- _What you should do_
Below are the records; tally the lines that include "AGND" and report only the total.

(Difference listings)
***

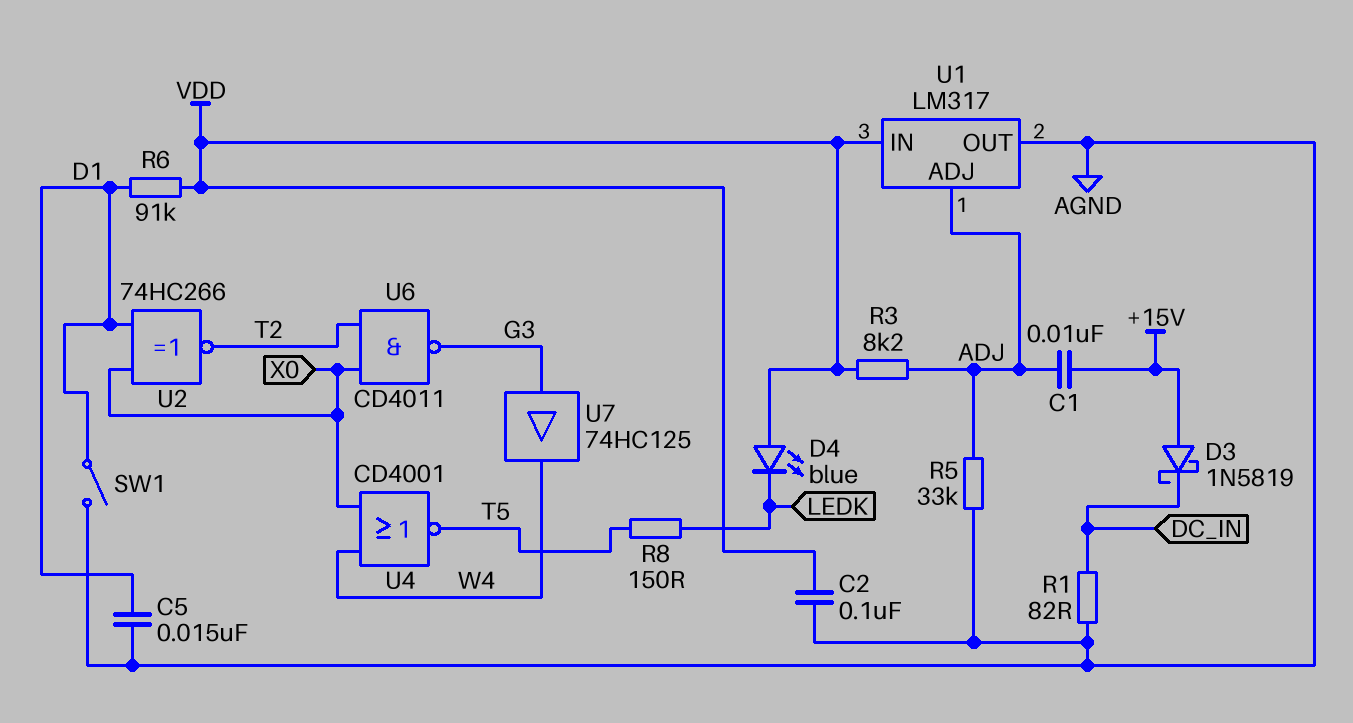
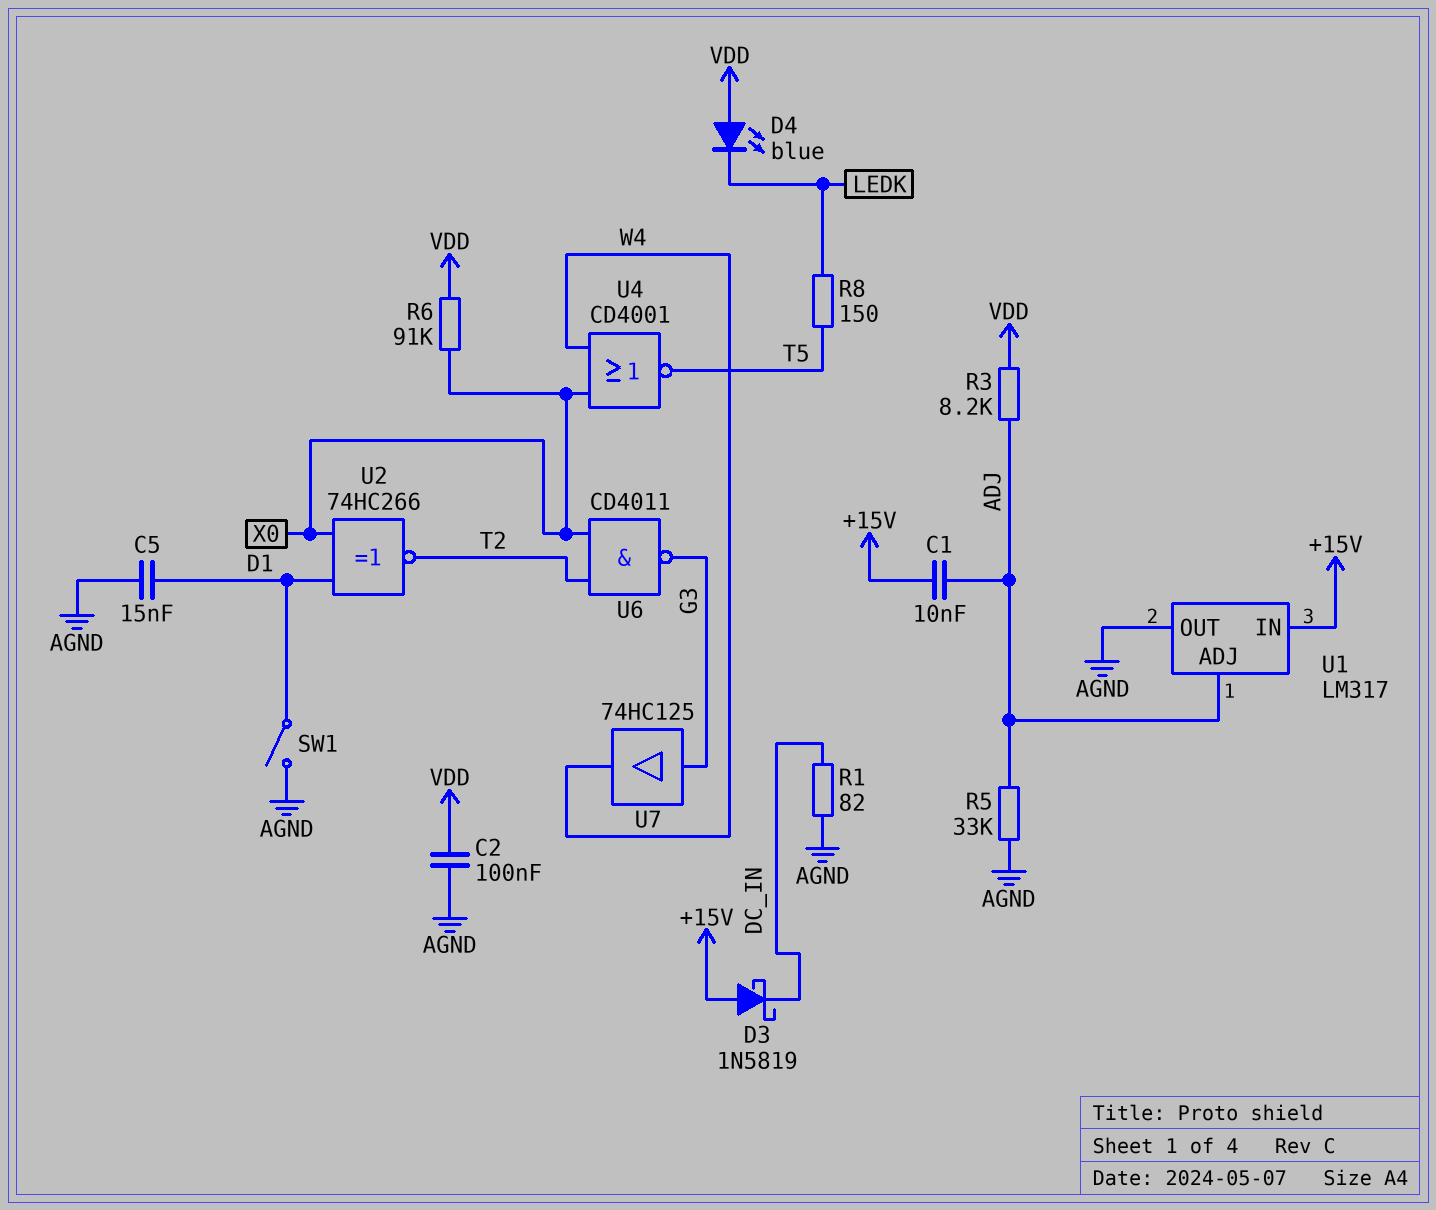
R6: 91k (D1, VDD) -> 91k (VDD, X0)
U1 pin IN: VDD -> +15V

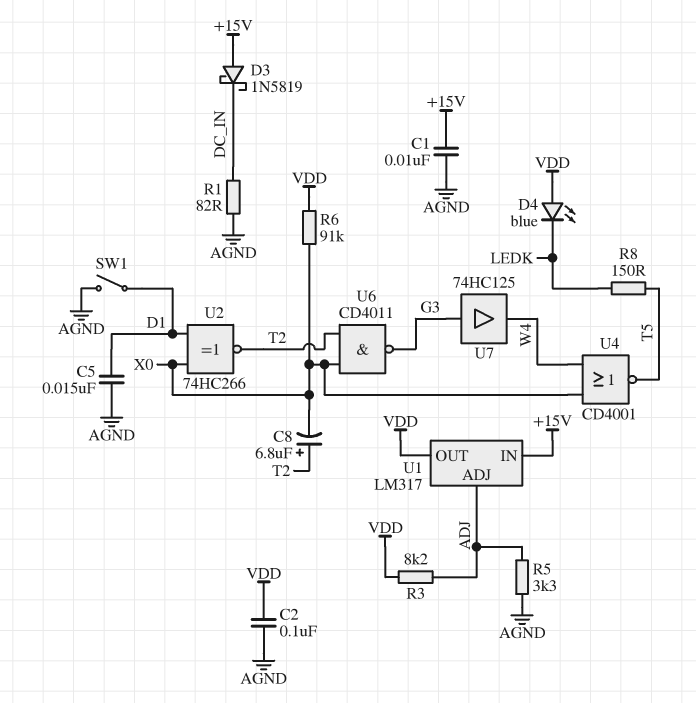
C1: 10nF (+15V, ADJ) -> 10nF (+15V, AGND)
C8: none -> 6.8uF (plus T2, minus X0)
R5: 33k (ADJ, AGND) -> 3.3k (ADJ, AGND)
U1 pin OUT: AGND -> VDD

***

- _Output_
3